Scene difference descriptions:
----------

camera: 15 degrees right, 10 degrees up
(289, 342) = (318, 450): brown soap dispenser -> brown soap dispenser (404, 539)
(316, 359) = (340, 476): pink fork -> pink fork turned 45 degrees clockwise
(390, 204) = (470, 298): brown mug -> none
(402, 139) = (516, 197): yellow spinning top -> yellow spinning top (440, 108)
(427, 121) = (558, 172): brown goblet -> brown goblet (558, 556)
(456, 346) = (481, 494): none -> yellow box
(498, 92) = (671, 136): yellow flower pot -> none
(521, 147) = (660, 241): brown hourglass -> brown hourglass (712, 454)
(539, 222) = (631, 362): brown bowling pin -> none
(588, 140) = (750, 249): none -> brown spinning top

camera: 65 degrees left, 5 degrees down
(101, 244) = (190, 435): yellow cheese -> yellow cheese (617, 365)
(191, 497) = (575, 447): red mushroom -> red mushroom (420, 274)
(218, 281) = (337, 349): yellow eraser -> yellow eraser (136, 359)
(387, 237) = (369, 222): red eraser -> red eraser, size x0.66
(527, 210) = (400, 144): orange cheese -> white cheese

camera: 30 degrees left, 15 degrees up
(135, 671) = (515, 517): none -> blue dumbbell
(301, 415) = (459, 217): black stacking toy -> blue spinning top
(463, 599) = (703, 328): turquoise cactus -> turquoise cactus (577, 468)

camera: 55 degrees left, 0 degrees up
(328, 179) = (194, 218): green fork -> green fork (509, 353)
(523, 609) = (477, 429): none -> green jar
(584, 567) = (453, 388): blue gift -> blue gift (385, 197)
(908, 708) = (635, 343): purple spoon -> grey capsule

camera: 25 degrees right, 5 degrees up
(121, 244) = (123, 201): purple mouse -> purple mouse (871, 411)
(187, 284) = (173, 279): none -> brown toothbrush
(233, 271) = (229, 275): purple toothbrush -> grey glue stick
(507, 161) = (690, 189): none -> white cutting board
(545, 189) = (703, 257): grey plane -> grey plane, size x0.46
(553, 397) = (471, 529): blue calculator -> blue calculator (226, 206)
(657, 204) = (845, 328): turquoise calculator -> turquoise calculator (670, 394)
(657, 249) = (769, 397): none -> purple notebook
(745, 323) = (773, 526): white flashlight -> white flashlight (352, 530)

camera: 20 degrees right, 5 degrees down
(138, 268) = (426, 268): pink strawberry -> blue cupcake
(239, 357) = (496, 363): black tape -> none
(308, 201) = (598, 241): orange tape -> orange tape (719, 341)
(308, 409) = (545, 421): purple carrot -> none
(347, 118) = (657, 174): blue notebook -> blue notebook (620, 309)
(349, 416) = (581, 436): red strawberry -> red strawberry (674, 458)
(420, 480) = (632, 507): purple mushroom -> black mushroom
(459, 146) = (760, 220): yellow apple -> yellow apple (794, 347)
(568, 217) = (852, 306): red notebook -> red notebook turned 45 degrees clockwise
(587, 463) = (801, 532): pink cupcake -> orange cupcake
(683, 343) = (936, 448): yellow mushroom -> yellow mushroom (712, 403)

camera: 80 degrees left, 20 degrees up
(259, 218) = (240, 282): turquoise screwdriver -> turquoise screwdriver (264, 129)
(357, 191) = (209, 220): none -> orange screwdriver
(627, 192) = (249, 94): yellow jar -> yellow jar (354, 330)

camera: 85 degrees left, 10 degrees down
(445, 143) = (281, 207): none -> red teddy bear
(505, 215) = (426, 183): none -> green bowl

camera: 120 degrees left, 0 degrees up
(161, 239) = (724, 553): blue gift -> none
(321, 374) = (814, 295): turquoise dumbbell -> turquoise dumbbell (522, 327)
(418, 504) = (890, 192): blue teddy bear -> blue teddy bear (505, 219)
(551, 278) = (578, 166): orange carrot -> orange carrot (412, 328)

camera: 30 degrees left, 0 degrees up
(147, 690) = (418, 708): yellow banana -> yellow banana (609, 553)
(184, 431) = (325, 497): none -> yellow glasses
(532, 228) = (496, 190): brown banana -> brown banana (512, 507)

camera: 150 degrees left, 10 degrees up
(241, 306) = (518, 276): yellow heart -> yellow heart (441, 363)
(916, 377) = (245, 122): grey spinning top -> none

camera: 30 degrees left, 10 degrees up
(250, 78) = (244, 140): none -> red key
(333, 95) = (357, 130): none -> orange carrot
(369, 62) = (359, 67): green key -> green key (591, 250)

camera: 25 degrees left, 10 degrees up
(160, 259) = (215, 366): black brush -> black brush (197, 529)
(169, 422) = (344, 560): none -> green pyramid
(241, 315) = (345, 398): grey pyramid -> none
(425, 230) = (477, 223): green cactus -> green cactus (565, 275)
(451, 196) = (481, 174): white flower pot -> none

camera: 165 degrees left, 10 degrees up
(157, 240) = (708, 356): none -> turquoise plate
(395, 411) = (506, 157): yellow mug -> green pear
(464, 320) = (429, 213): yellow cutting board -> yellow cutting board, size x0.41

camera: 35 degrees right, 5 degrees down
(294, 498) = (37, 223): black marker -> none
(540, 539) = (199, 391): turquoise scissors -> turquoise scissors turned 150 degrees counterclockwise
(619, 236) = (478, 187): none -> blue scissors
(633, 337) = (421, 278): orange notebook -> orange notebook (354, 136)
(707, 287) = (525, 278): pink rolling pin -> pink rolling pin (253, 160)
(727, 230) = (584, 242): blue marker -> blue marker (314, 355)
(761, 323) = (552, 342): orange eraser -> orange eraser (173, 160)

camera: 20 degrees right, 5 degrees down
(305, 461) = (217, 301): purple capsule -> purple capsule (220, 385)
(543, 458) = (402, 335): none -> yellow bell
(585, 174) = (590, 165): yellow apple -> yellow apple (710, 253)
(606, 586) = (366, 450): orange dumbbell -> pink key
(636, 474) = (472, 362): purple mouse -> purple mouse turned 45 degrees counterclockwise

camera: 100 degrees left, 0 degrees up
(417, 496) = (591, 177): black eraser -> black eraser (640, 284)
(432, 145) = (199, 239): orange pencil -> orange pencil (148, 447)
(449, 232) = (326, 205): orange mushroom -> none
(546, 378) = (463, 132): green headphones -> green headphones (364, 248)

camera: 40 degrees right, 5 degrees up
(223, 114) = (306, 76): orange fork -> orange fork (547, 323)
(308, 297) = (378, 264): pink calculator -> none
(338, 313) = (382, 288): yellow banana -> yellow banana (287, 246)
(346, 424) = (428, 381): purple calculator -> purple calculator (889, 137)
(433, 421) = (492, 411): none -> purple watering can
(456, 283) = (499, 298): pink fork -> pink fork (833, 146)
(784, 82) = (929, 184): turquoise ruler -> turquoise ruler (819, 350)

----------

Exercise brief: Reproduce the records above exactly, starting with the line that contains "(395, 411) = (506, 157): yellow" and ending with the last line.

Answer space:
(395, 411) = (506, 157): yellow mug -> green pear
(464, 320) = (429, 213): yellow cutting board -> yellow cutting board, size x0.41

camera: 35 degrees right, 5 degrees down
(294, 498) = (37, 223): black marker -> none
(540, 539) = (199, 391): turquoise scissors -> turquoise scissors turned 150 degrees counterclockwise
(619, 236) = (478, 187): none -> blue scissors
(633, 337) = (421, 278): orange notebook -> orange notebook (354, 136)
(707, 287) = (525, 278): pink rolling pin -> pink rolling pin (253, 160)
(727, 230) = (584, 242): blue marker -> blue marker (314, 355)
(761, 323) = (552, 342): orange eraser -> orange eraser (173, 160)

camera: 20 degrees right, 5 degrees down
(305, 461) = (217, 301): purple capsule -> purple capsule (220, 385)
(543, 458) = (402, 335): none -> yellow bell
(585, 174) = (590, 165): yellow apple -> yellow apple (710, 253)
(606, 586) = (366, 450): orange dumbbell -> pink key
(636, 474) = (472, 362): purple mouse -> purple mouse turned 45 degrees counterclockwise

camera: 100 degrees left, 0 degrees up
(417, 496) = (591, 177): black eraser -> black eraser (640, 284)
(432, 145) = (199, 239): orange pencil -> orange pencil (148, 447)
(449, 232) = (326, 205): orange mushroom -> none
(546, 378) = (463, 132): green headphones -> green headphones (364, 248)

camera: 40 degrees right, 5 degrees up
(223, 114) = (306, 76): orange fork -> orange fork (547, 323)
(308, 297) = (378, 264): pink calculator -> none
(338, 313) = (382, 288): yellow banana -> yellow banana (287, 246)
(346, 424) = (428, 381): purple calculator -> purple calculator (889, 137)
(433, 421) = (492, 411): none -> purple watering can
(456, 283) = (499, 298): pink fork -> pink fork (833, 146)
(784, 82) = (929, 184): turquoise ruler -> turquoise ruler (819, 350)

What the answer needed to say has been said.